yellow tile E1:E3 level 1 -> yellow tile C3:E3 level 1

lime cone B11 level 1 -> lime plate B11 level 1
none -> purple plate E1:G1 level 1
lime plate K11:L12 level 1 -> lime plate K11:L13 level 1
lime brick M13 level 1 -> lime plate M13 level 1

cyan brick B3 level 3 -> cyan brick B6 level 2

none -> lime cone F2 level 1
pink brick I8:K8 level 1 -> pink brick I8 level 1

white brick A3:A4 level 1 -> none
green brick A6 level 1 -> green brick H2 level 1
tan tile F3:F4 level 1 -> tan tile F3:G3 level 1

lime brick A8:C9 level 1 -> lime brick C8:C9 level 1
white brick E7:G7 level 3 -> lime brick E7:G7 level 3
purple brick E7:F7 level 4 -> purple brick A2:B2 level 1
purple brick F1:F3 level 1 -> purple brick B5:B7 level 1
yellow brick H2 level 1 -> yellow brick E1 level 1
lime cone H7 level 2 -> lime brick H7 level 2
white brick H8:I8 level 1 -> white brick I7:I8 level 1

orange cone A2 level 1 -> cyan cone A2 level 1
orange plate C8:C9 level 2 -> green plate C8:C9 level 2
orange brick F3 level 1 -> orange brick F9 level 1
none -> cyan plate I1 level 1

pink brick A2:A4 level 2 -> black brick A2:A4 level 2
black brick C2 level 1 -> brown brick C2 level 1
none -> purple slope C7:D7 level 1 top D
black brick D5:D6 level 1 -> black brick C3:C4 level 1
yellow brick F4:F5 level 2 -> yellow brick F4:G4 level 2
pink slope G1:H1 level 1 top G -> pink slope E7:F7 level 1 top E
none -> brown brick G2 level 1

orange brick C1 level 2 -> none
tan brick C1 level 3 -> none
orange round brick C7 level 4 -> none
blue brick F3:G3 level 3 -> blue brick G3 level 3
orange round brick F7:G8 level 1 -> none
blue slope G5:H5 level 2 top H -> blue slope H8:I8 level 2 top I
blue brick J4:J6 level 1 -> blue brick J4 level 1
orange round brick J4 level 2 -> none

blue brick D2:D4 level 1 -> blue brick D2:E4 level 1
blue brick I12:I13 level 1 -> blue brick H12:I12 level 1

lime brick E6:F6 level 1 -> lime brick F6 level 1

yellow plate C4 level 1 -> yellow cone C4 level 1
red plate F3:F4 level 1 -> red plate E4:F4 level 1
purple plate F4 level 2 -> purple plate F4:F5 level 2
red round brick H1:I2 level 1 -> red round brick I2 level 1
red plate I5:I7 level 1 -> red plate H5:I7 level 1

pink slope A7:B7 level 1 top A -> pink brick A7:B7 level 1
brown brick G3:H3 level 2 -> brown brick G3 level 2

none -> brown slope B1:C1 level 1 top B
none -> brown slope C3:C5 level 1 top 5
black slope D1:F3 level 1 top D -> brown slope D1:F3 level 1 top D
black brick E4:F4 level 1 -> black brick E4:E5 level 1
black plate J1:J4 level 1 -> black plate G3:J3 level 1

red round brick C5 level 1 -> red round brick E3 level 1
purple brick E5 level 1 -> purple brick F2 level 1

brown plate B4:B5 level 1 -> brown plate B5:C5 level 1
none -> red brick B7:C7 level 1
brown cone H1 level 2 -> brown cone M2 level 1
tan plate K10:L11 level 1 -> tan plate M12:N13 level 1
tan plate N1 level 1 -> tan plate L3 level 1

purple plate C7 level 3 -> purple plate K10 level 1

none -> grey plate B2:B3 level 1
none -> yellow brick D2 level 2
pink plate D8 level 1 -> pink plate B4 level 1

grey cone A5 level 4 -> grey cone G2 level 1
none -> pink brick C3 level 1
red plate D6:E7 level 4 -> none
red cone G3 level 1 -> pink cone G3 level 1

» **Action item**
Retype every entry exactly.

» **Exercise answer**
yellow tile E1:E3 level 1 -> yellow tile C3:E3 level 1

lime cone B11 level 1 -> lime plate B11 level 1
none -> purple plate E1:G1 level 1
lime plate K11:L12 level 1 -> lime plate K11:L13 level 1
lime brick M13 level 1 -> lime plate M13 level 1

cyan brick B3 level 3 -> cyan brick B6 level 2

none -> lime cone F2 level 1
pink brick I8:K8 level 1 -> pink brick I8 level 1

white brick A3:A4 level 1 -> none
green brick A6 level 1 -> green brick H2 level 1
tan tile F3:F4 level 1 -> tan tile F3:G3 level 1

lime brick A8:C9 level 1 -> lime brick C8:C9 level 1
white brick E7:G7 level 3 -> lime brick E7:G7 level 3
purple brick E7:F7 level 4 -> purple brick A2:B2 level 1
purple brick F1:F3 level 1 -> purple brick B5:B7 level 1
yellow brick H2 level 1 -> yellow brick E1 level 1
lime cone H7 level 2 -> lime brick H7 level 2
white brick H8:I8 level 1 -> white brick I7:I8 level 1

orange cone A2 level 1 -> cyan cone A2 level 1
orange plate C8:C9 level 2 -> green plate C8:C9 level 2
orange brick F3 level 1 -> orange brick F9 level 1
none -> cyan plate I1 level 1

pink brick A2:A4 level 2 -> black brick A2:A4 level 2
black brick C2 level 1 -> brown brick C2 level 1
none -> purple slope C7:D7 level 1 top D
black brick D5:D6 level 1 -> black brick C3:C4 level 1
yellow brick F4:F5 level 2 -> yellow brick F4:G4 level 2
pink slope G1:H1 level 1 top G -> pink slope E7:F7 level 1 top E
none -> brown brick G2 level 1

orange brick C1 level 2 -> none
tan brick C1 level 3 -> none
orange round brick C7 level 4 -> none
blue brick F3:G3 level 3 -> blue brick G3 level 3
orange round brick F7:G8 level 1 -> none
blue slope G5:H5 level 2 top H -> blue slope H8:I8 level 2 top I
blue brick J4:J6 level 1 -> blue brick J4 level 1
orange round brick J4 level 2 -> none

blue brick D2:D4 level 1 -> blue brick D2:E4 level 1
blue brick I12:I13 level 1 -> blue brick H12:I12 level 1

lime brick E6:F6 level 1 -> lime brick F6 level 1

yellow plate C4 level 1 -> yellow cone C4 level 1
red plate F3:F4 level 1 -> red plate E4:F4 level 1
purple plate F4 level 2 -> purple plate F4:F5 level 2
red round brick H1:I2 level 1 -> red round brick I2 level 1
red plate I5:I7 level 1 -> red plate H5:I7 level 1

pink slope A7:B7 level 1 top A -> pink brick A7:B7 level 1
brown brick G3:H3 level 2 -> brown brick G3 level 2

none -> brown slope B1:C1 level 1 top B
none -> brown slope C3:C5 level 1 top 5
black slope D1:F3 level 1 top D -> brown slope D1:F3 level 1 top D
black brick E4:F4 level 1 -> black brick E4:E5 level 1
black plate J1:J4 level 1 -> black plate G3:J3 level 1

red round brick C5 level 1 -> red round brick E3 level 1
purple brick E5 level 1 -> purple brick F2 level 1

brown plate B4:B5 level 1 -> brown plate B5:C5 level 1
none -> red brick B7:C7 level 1
brown cone H1 level 2 -> brown cone M2 level 1
tan plate K10:L11 level 1 -> tan plate M12:N13 level 1
tan plate N1 level 1 -> tan plate L3 level 1

purple plate C7 level 3 -> purple plate K10 level 1

none -> grey plate B2:B3 level 1
none -> yellow brick D2 level 2
pink plate D8 level 1 -> pink plate B4 level 1

grey cone A5 level 4 -> grey cone G2 level 1
none -> pink brick C3 level 1
red plate D6:E7 level 4 -> none
red cone G3 level 1 -> pink cone G3 level 1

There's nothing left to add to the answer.